◆ **Brief**
Every line of the records that holds the word "black" should be copied.

◆ **Before-and-after object listings**
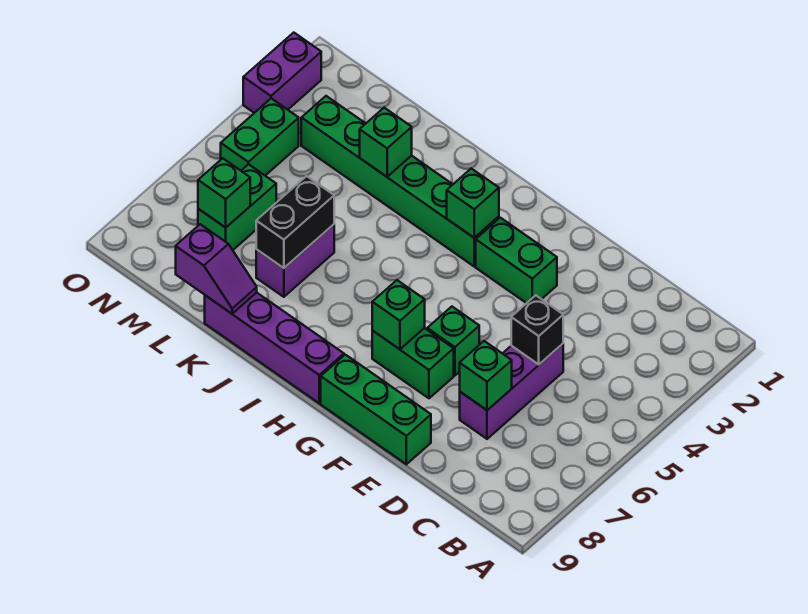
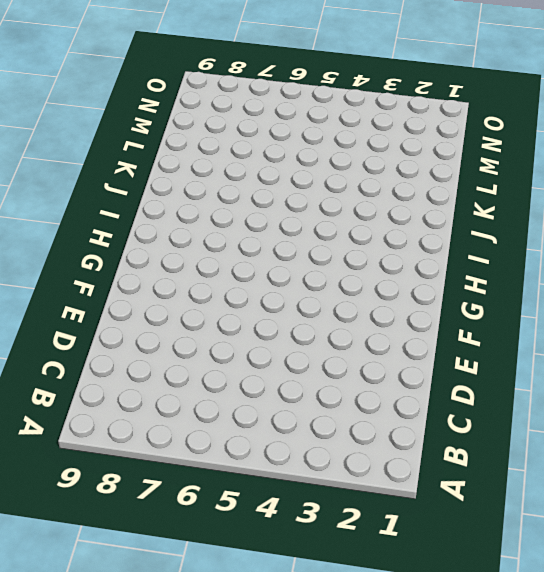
none -> purple brick D5:D7 level 1
none -> green brick E9:G9 level 1
none -> green brick F3:G3 level 1

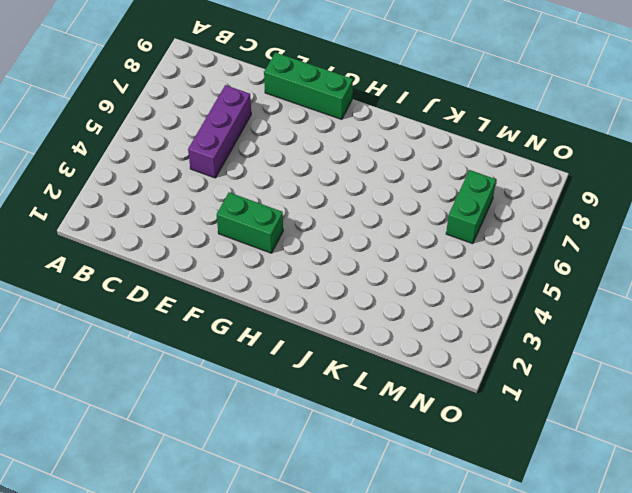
none -> green brick F6 level 1
none -> green brick F7:G7 level 1
none -> green brick H3:M3 level 1

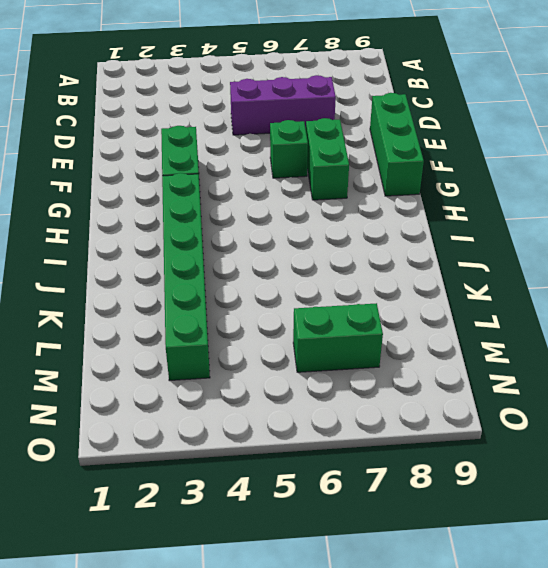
none -> purple brick H9:K9 level 1
none -> purple brick K6:K7 level 1
none -> green brick N4:N5 level 1

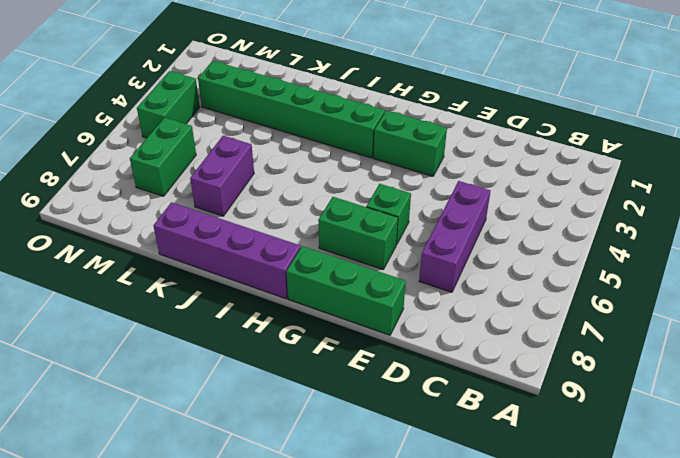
none -> purple brick O2:O3 level 1
none -> black brick D5 level 2
none -> green brick D7 level 2

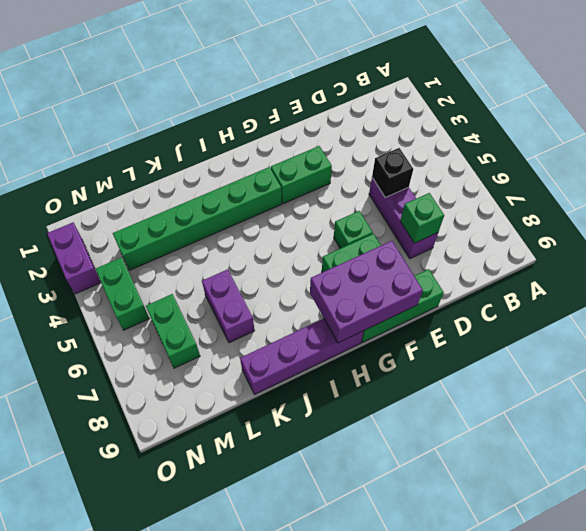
purple brick F8:H9 level 2 -> none
none -> green brick G7 level 2
none -> green brick H3 level 2
none -> green brick K3 level 2

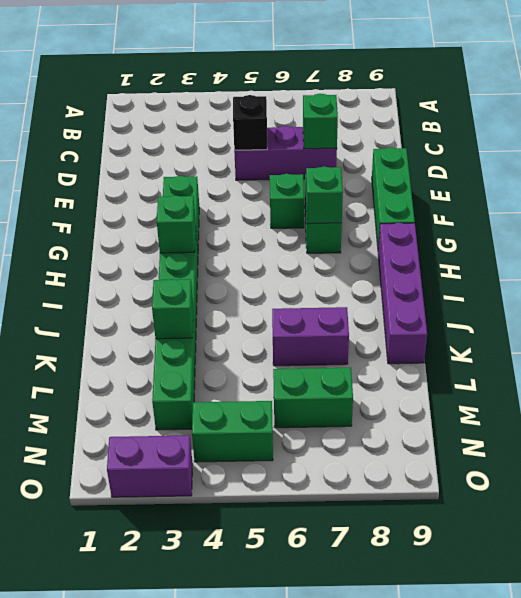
none -> black brick K6:K7 level 2
none -> purple slope K9:L9 level 2 top L
none -> green brick M7 level 2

◆ **Response below**
none -> black brick D5 level 2
none -> black brick K6:K7 level 2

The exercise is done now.